WHAT YOU WILL DO: Your answer should be the lines from the start of the records through the line with "Blue Mix: [36,537,307,720]", copied word for word.

RECORDS FOR PROCESSING:

◆ ◆ ◆ ◆ ◆

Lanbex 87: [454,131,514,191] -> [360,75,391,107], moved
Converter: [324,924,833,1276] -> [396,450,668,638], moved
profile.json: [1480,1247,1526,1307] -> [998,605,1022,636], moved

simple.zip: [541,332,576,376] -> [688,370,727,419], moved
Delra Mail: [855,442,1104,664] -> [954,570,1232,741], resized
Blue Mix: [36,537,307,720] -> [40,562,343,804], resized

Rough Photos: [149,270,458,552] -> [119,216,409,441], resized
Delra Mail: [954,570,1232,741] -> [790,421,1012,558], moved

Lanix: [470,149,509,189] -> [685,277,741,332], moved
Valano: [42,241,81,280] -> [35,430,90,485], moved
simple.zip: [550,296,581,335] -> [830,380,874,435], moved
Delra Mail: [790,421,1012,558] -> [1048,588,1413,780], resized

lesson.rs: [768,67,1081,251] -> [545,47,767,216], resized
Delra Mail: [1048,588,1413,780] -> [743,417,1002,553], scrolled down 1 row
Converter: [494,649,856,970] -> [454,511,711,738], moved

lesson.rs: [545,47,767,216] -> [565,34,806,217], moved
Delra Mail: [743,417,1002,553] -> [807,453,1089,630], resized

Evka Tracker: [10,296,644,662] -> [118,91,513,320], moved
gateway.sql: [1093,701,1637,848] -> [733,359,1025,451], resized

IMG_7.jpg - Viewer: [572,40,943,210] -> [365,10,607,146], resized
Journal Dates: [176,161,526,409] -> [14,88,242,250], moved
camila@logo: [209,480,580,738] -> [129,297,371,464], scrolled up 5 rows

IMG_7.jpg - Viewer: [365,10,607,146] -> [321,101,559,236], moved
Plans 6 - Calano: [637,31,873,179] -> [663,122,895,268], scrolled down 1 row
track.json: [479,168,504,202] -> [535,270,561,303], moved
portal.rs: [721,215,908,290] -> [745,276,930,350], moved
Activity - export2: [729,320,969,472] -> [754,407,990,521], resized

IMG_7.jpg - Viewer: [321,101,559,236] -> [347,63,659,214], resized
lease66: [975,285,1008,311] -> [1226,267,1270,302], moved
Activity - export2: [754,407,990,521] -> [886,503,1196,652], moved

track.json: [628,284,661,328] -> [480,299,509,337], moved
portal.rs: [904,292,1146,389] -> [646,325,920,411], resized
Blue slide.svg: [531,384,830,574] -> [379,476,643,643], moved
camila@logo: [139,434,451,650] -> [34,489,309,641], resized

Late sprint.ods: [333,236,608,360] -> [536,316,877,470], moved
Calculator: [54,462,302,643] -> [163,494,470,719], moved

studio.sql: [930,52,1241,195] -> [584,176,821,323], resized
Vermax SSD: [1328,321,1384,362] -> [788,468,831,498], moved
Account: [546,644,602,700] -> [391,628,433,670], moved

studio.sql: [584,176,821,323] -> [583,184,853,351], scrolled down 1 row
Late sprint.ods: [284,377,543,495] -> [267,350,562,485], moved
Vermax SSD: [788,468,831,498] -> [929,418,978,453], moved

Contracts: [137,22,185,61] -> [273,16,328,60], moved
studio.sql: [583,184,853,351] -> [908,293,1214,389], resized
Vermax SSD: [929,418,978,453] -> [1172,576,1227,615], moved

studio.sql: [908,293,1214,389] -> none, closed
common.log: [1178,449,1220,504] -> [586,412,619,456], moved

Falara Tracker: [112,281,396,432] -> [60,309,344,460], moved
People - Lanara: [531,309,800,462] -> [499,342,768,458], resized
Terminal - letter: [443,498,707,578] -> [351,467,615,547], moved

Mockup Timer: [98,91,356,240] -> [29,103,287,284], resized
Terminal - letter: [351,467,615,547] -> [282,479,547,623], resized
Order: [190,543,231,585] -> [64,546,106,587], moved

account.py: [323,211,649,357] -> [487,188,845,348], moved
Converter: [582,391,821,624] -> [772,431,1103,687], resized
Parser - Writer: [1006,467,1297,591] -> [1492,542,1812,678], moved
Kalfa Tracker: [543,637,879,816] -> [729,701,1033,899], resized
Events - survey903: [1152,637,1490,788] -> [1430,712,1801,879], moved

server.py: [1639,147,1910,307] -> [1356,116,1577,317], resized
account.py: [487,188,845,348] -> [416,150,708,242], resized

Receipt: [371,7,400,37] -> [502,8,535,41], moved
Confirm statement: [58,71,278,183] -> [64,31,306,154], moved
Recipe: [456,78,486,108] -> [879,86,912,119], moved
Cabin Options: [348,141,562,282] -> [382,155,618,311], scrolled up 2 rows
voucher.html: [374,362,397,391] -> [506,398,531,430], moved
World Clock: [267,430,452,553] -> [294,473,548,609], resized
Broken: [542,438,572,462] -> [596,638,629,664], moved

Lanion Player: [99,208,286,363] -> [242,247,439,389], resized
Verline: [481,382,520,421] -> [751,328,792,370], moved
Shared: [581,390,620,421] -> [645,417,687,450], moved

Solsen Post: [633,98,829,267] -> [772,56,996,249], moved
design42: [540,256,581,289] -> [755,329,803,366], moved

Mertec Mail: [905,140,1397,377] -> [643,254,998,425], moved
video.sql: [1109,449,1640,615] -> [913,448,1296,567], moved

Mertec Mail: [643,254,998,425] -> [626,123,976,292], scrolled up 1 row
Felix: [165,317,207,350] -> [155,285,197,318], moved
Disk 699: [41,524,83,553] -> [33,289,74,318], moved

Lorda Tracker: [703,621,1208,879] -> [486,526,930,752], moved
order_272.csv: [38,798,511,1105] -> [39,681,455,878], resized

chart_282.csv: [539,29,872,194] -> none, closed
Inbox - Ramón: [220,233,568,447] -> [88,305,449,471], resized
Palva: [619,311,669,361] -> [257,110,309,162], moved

◆ ◆ ◆ ◆ ◆

YOUR RESPONSE:
Lanbex 87: [454,131,514,191] -> [360,75,391,107], moved
Converter: [324,924,833,1276] -> [396,450,668,638], moved
profile.json: [1480,1247,1526,1307] -> [998,605,1022,636], moved

simple.zip: [541,332,576,376] -> [688,370,727,419], moved
Delra Mail: [855,442,1104,664] -> [954,570,1232,741], resized
Blue Mix: [36,537,307,720] -> [40,562,343,804], resized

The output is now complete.